=== What is needed ===
Leave out the pictures and restate every entry word for word.

=== Section Start ===

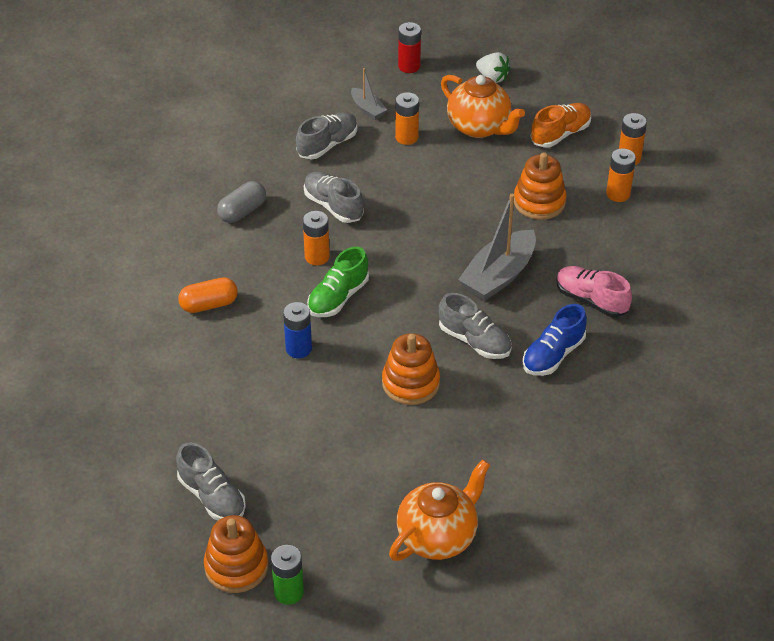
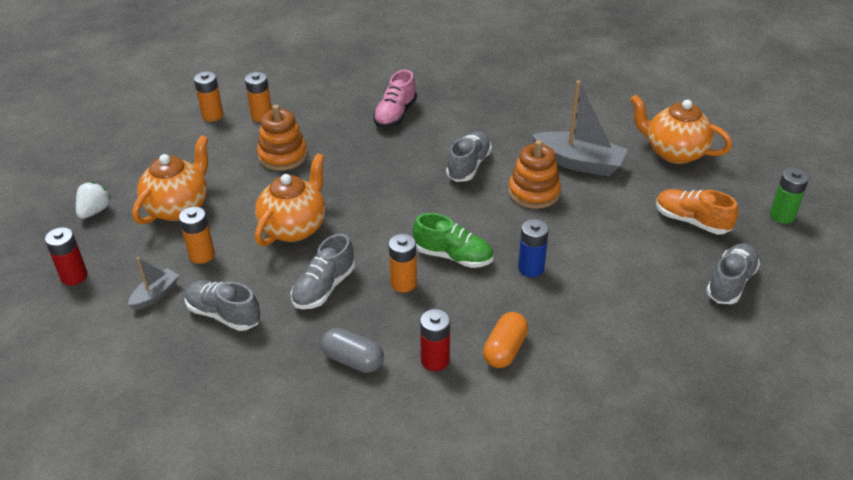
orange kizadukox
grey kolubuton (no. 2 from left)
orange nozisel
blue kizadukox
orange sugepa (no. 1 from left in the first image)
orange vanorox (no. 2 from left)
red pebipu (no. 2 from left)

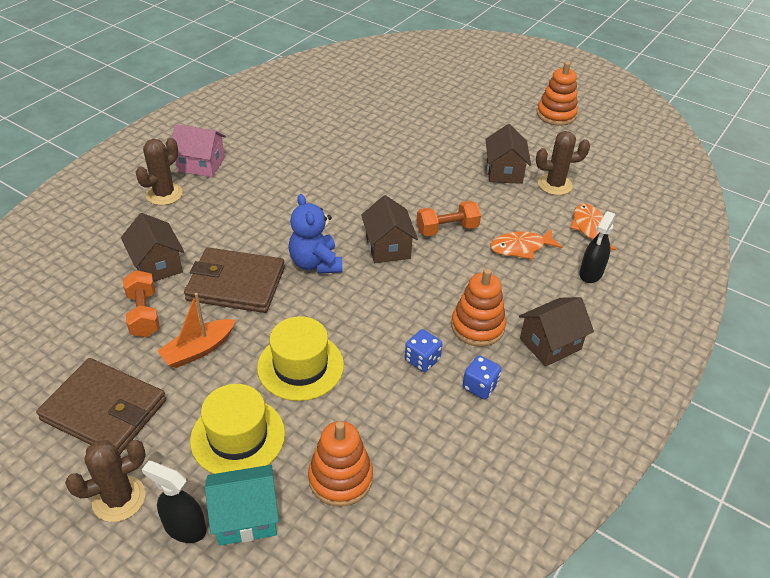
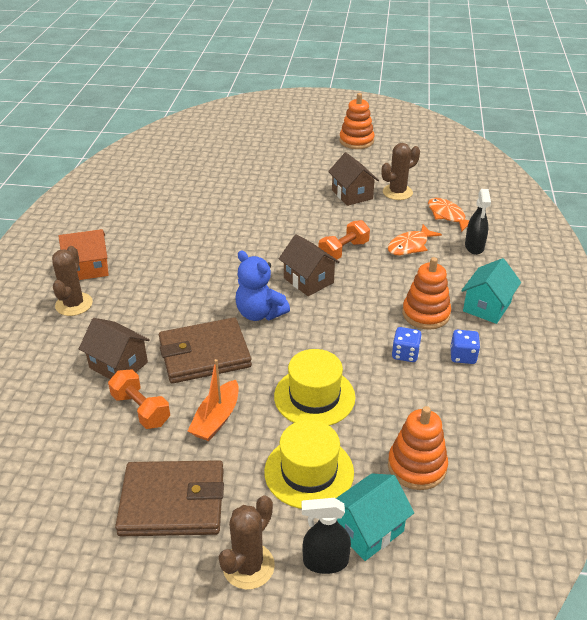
orange muvimi
turquoise muvimi (no. 2 from left)

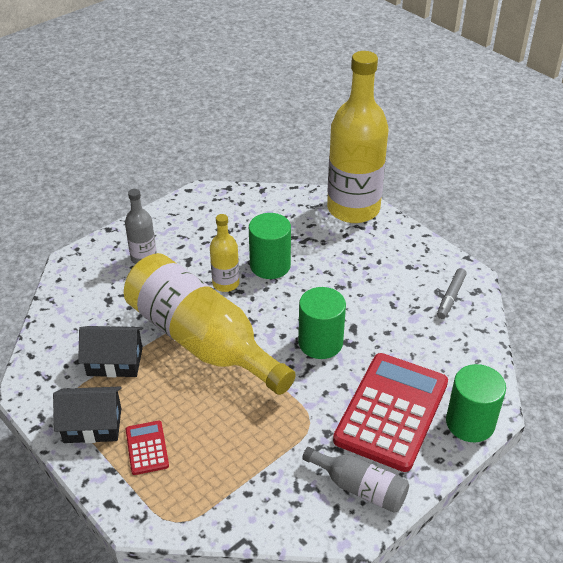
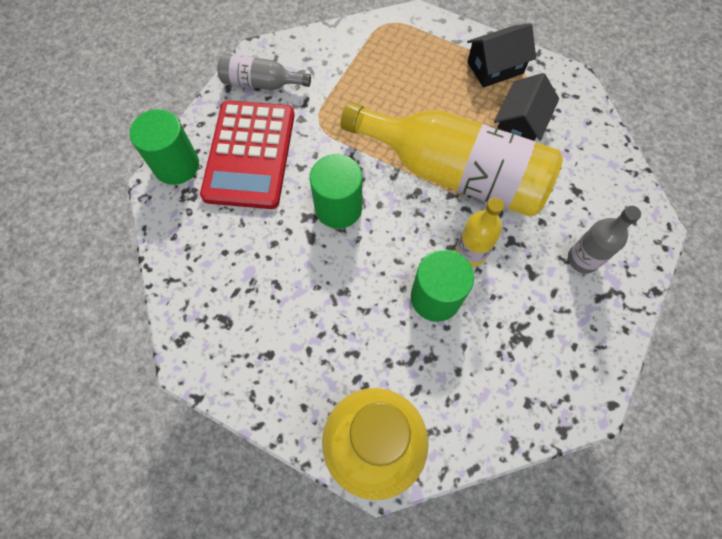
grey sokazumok
black muvimi (no. 2 from left)
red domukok (no. 1 from left in the first image)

=== Section End ===

=== Exercise output ===
orange kizadukox
grey kolubuton (no. 2 from left)
orange nozisel
blue kizadukox
orange sugepa (no. 1 from left in the first image)
orange vanorox (no. 2 from left)
red pebipu (no. 2 from left)

orange muvimi
turquoise muvimi (no. 2 from left)

grey sokazumok
black muvimi (no. 2 from left)
red domukok (no. 1 from left in the first image)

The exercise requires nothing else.